When the line containing "(435, 486) = (407, 321): brown" appears in the data below, begin copying there and stop only after the line containing "(616, 372) = (523, 230): brown".

(Data under study)
# # #
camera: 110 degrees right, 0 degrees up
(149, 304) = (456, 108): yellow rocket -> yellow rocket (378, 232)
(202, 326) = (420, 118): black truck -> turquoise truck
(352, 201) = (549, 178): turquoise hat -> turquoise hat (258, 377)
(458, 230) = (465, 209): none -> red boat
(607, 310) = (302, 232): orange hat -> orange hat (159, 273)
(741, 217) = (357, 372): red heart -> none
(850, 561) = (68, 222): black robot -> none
# # #
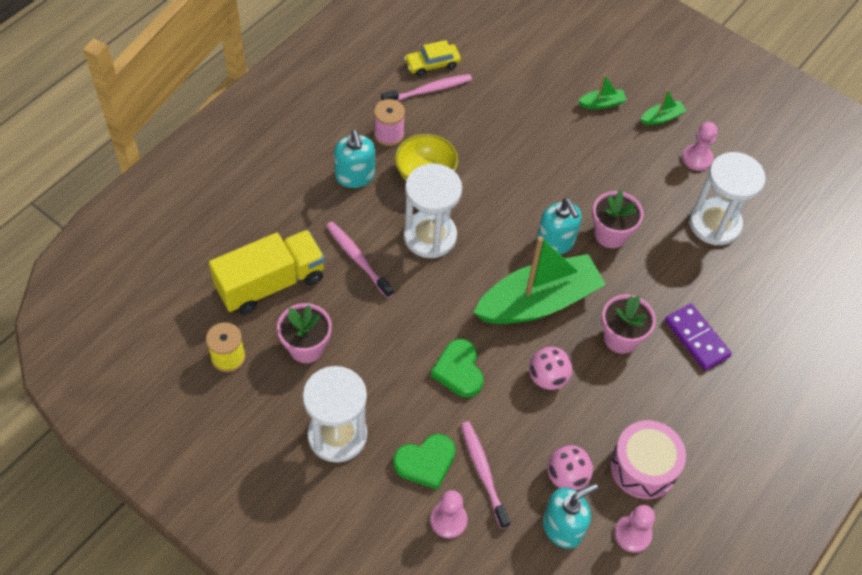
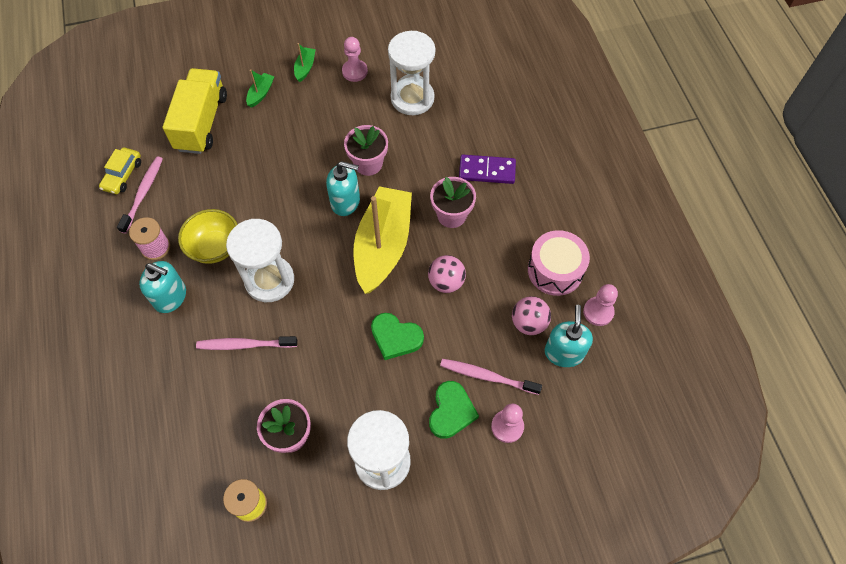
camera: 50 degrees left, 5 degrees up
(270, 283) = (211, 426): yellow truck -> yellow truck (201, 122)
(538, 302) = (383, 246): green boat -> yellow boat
# # #
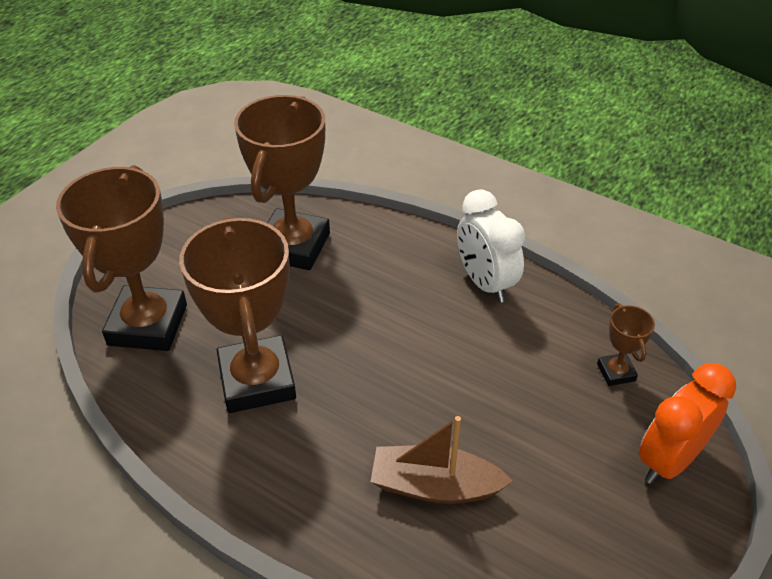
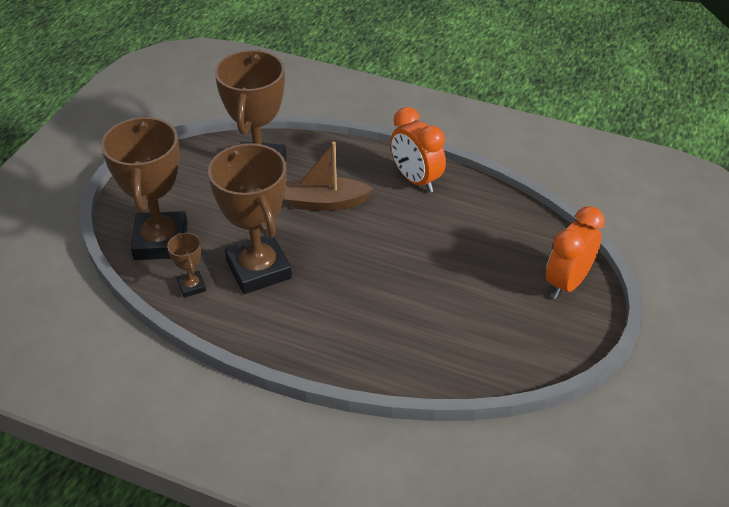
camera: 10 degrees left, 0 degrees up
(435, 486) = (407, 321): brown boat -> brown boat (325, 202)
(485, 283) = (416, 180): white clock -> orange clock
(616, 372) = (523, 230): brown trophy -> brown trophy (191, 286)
# # #
(Solved exercise)
(435, 486) = (407, 321): brown boat -> brown boat (325, 202)
(485, 283) = (416, 180): white clock -> orange clock
(616, 372) = (523, 230): brown trophy -> brown trophy (191, 286)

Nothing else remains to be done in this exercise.